Provided entries:

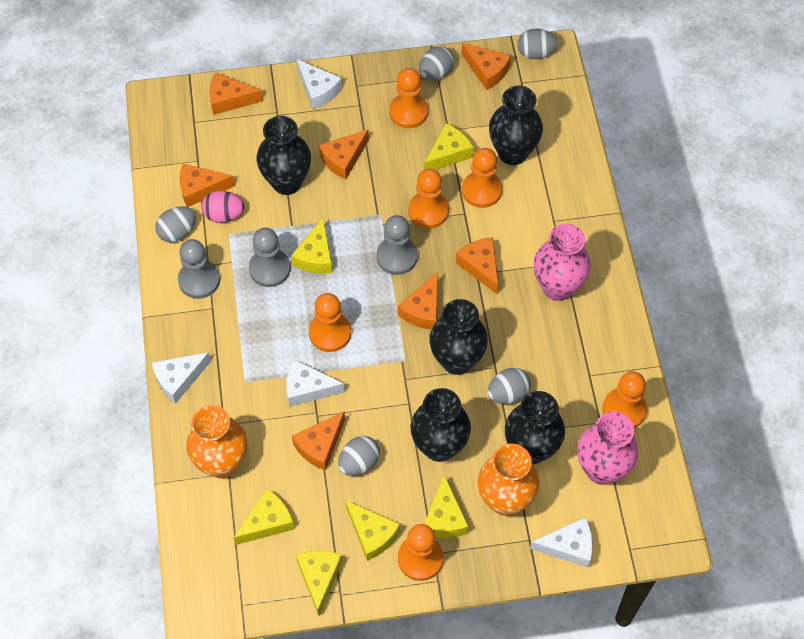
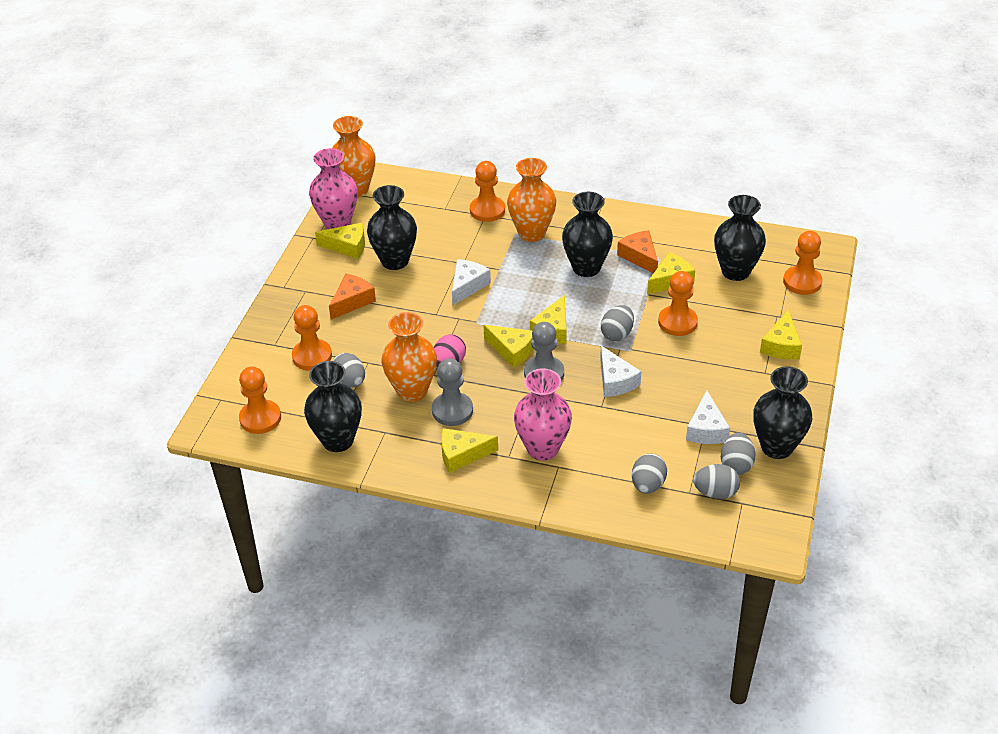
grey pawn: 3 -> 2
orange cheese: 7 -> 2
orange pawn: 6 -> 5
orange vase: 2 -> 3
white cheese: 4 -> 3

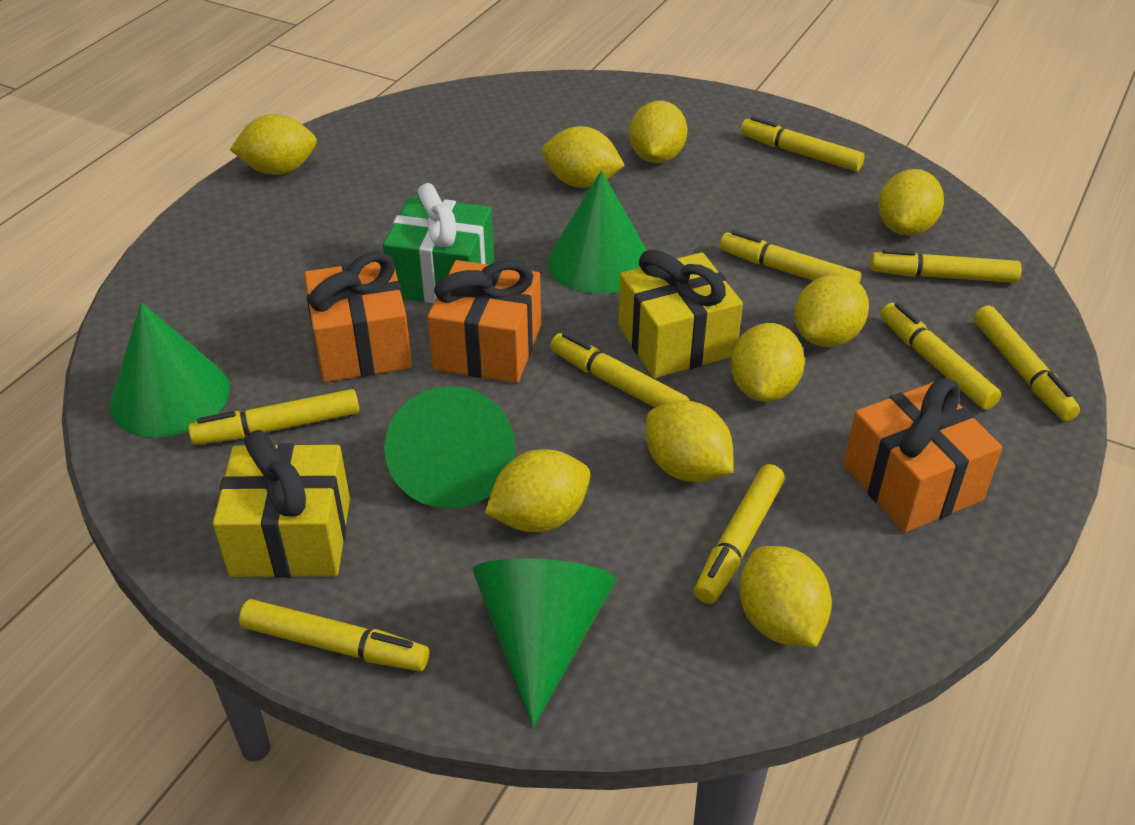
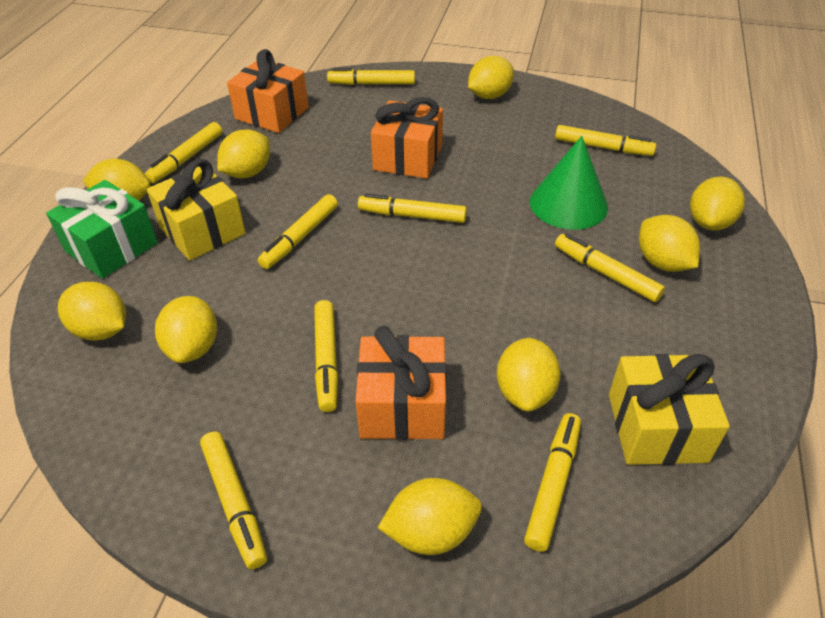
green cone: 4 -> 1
* * *
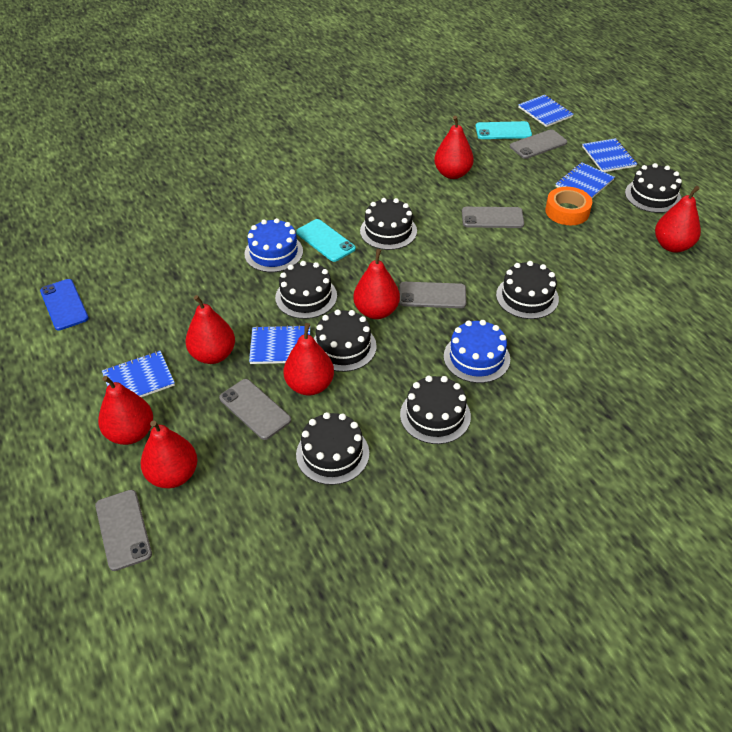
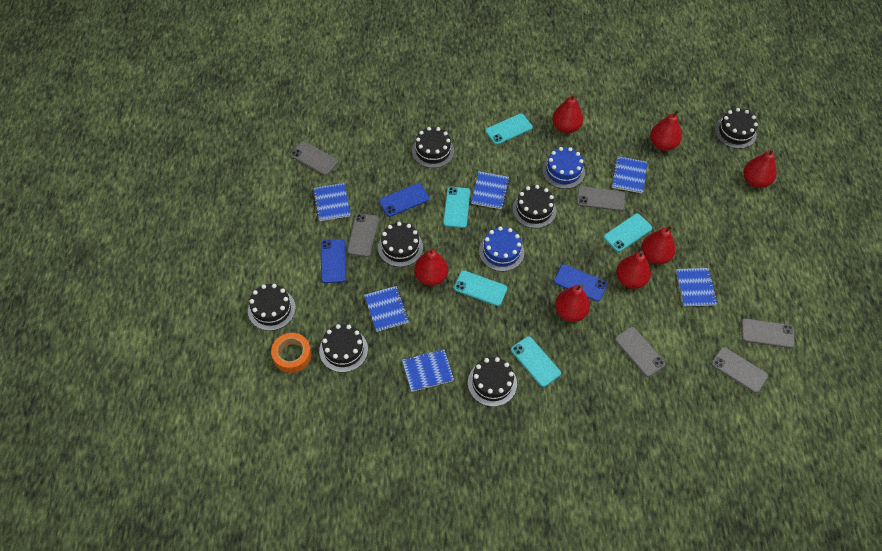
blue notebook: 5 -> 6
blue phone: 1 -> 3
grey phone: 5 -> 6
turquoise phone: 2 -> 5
---
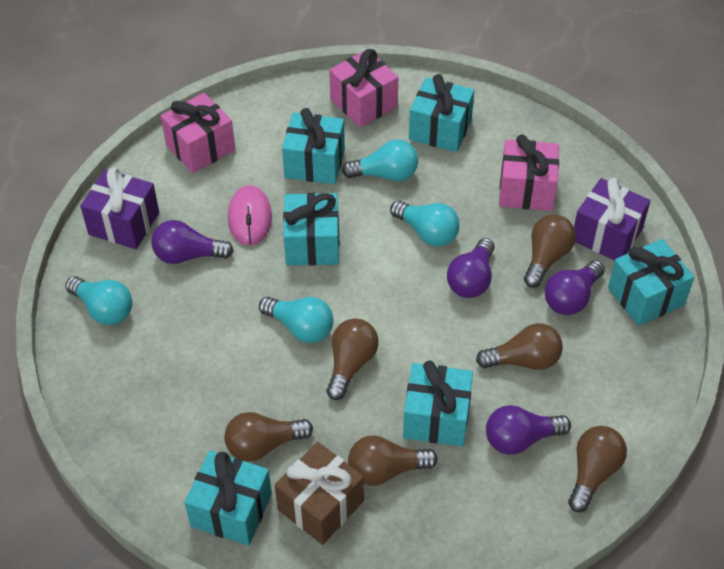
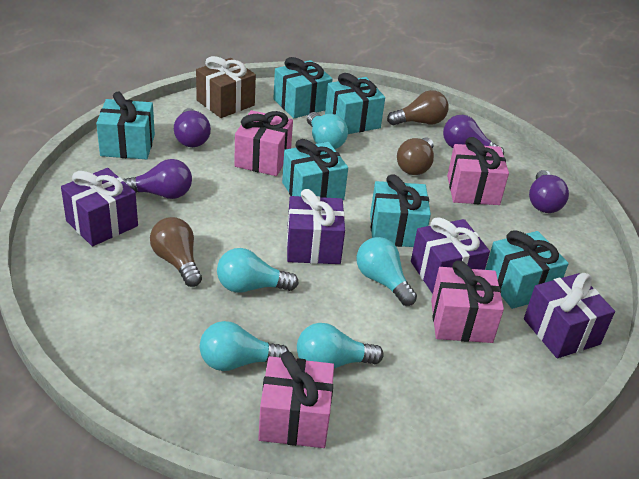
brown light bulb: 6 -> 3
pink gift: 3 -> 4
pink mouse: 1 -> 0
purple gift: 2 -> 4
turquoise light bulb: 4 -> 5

Your objective: Skip every picture, and restate word for word only the lines above from the line containing "orange cheese: 7 -> 2" to the line containing "green cone: 4 -> 1", both of them included.

Result of this task:
orange cheese: 7 -> 2
orange pawn: 6 -> 5
orange vase: 2 -> 3
white cheese: 4 -> 3

green cone: 4 -> 1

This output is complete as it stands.